Data entries:
- Opening Delimiter -

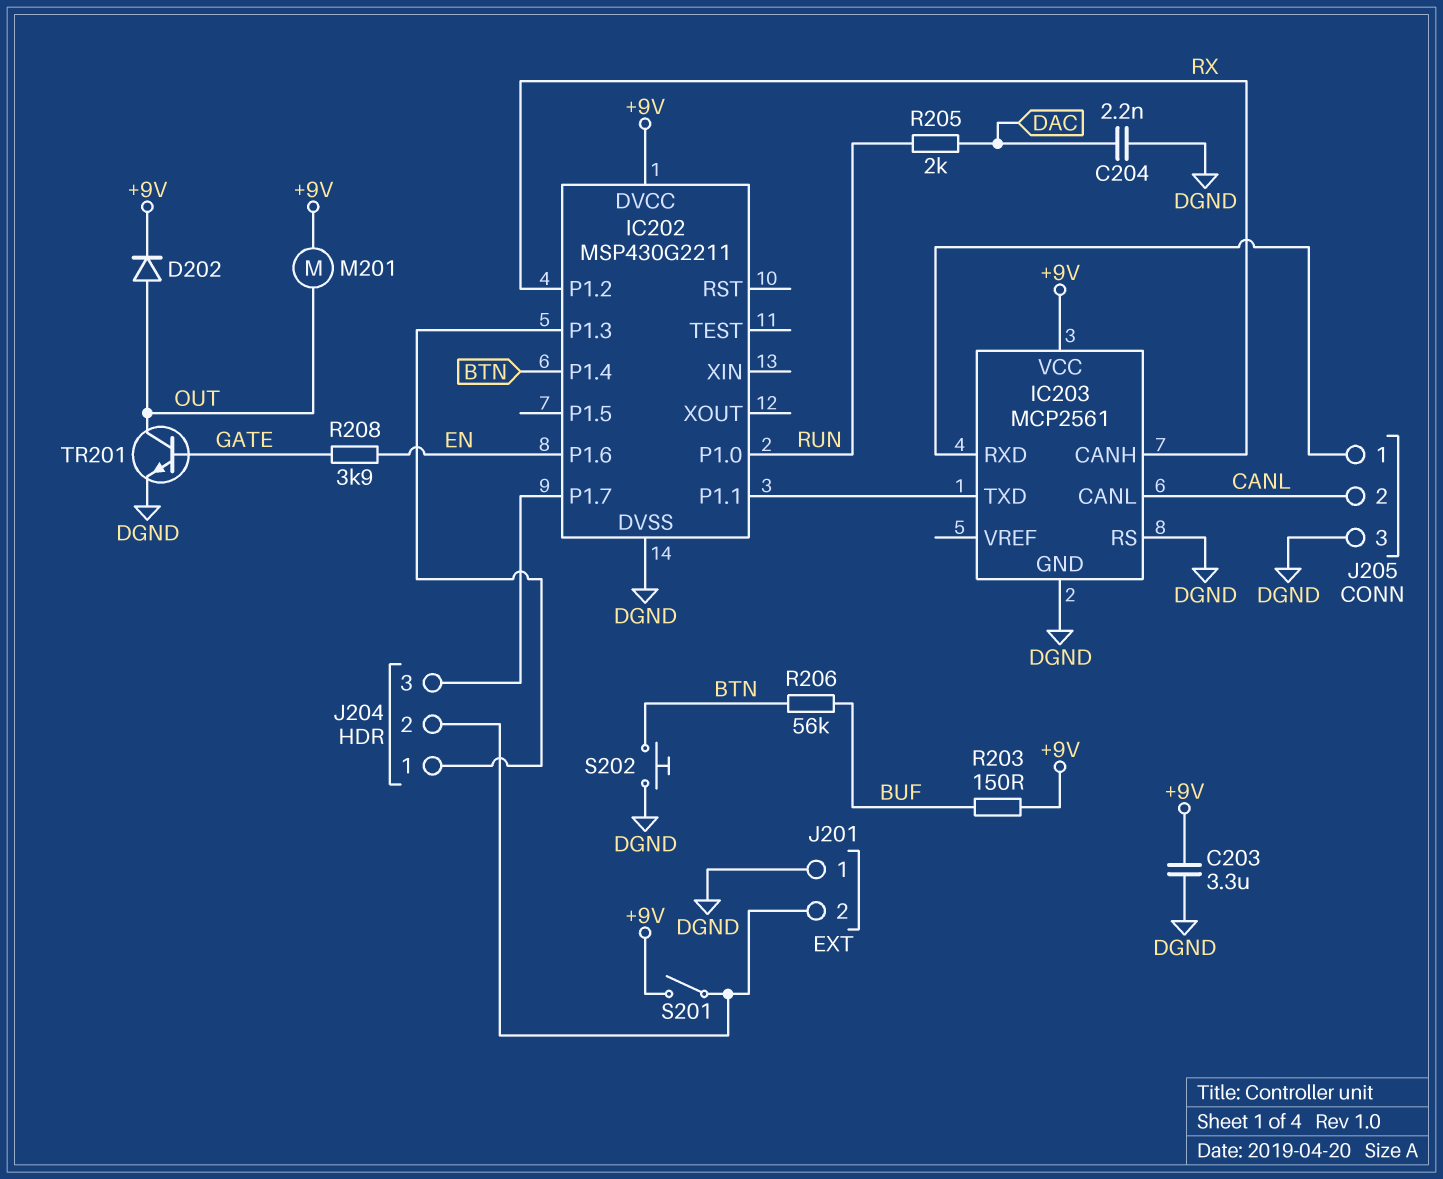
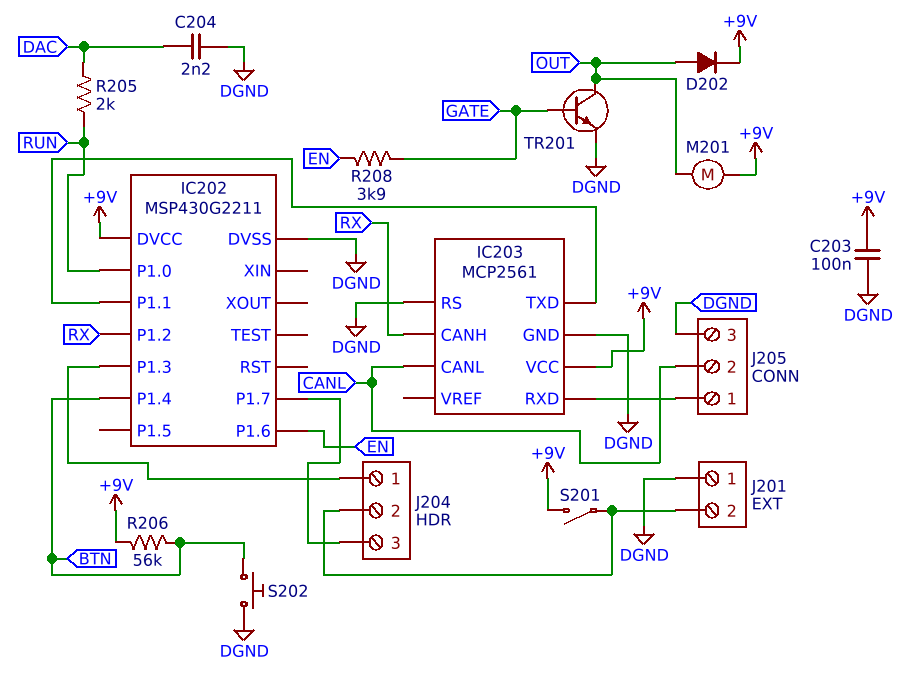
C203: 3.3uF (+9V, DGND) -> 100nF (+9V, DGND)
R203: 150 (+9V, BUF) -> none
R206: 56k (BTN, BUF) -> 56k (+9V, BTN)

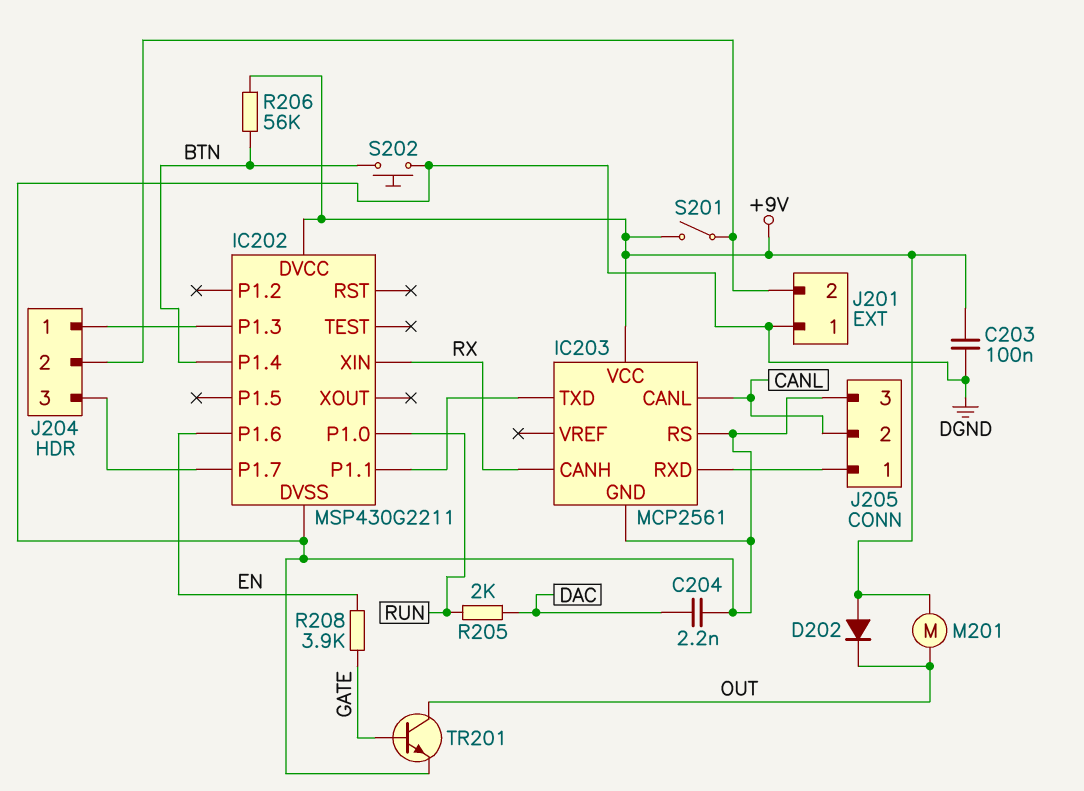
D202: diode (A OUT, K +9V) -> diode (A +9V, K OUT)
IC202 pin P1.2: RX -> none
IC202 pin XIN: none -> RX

- Closing Delimiter -

# EXERCISE BRIEF
When a line of the records holds the word "none", copy that line.

# THE COMPLETED TASK
R203: 150 (+9V, BUF) -> none
IC202 pin P1.2: RX -> none
IC202 pin XIN: none -> RX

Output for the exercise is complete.